From the line that contains "[(327,566),(371,553),(375,566),(327,566)]" through the closing line of the entries, write out each line exactly; pictures stay out.

▬▬▬

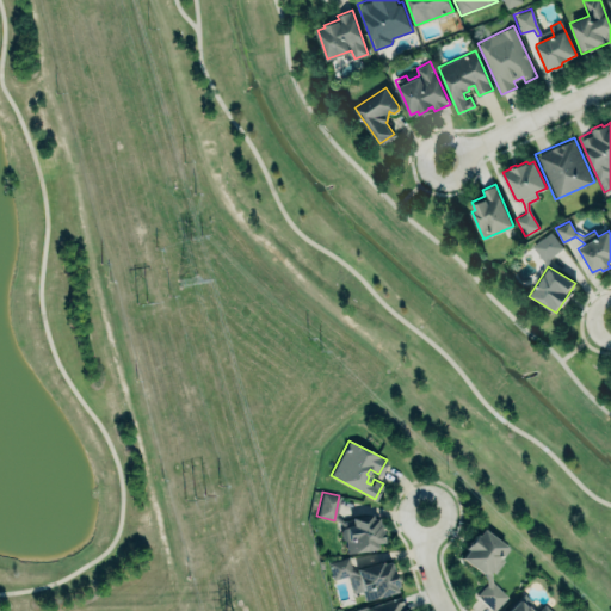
[(381,547),(378,514),(341,518),(345,551),(381,547)]
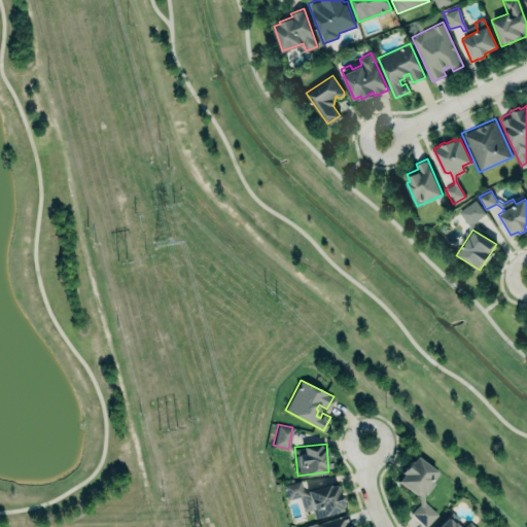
[(416,455),(438,472),(432,481),(434,483),(426,493),(423,491),(422,493),(423,500),(437,514),(425,526),(410,513),(419,503),(418,493),(415,494),(397,481),(402,472),(401,471),(410,460),(412,461),(416,455)]
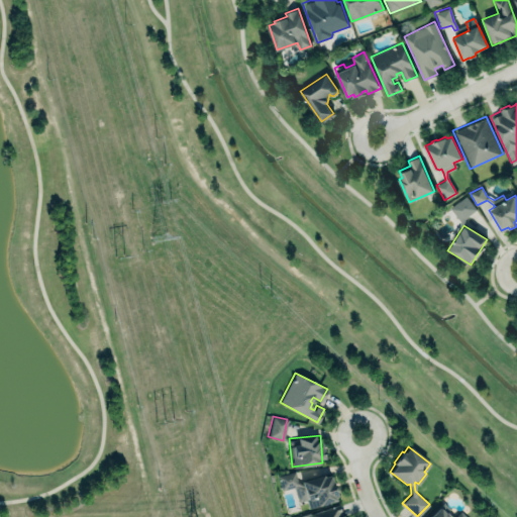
[(301,483),(301,481),(322,474),(323,476),(329,475),(336,496),(334,496),(335,500),(309,507),(307,498),(298,501),(294,486),(281,490),(278,476),(295,471),(297,481),(301,483)]
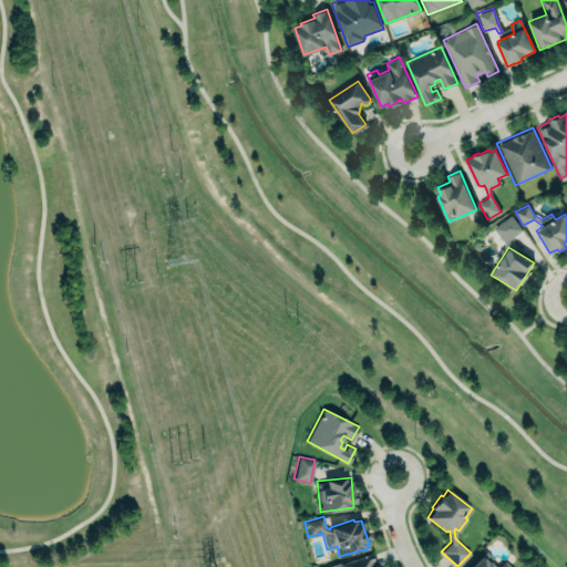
[(327,566),(371,553),(375,566),(327,566)]
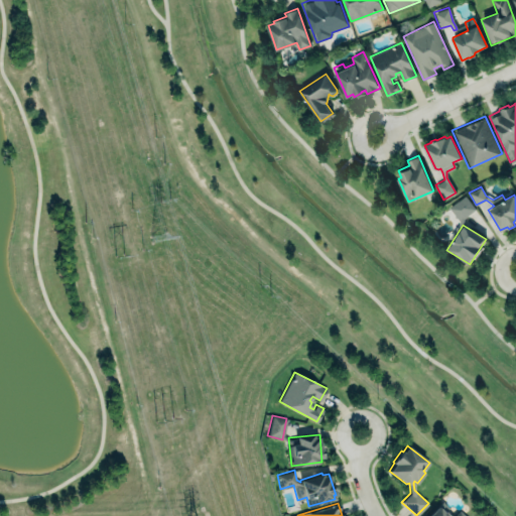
[(425,515),(436,505),(447,515),(454,515),(459,511),(464,515),(425,515)]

▬▬▬

YOUR SOLUTION:
[(327,566),(371,553),(375,566),(327,566)]
[(425,515),(436,505),(447,515),(454,515),(459,511),(464,515),(425,515)]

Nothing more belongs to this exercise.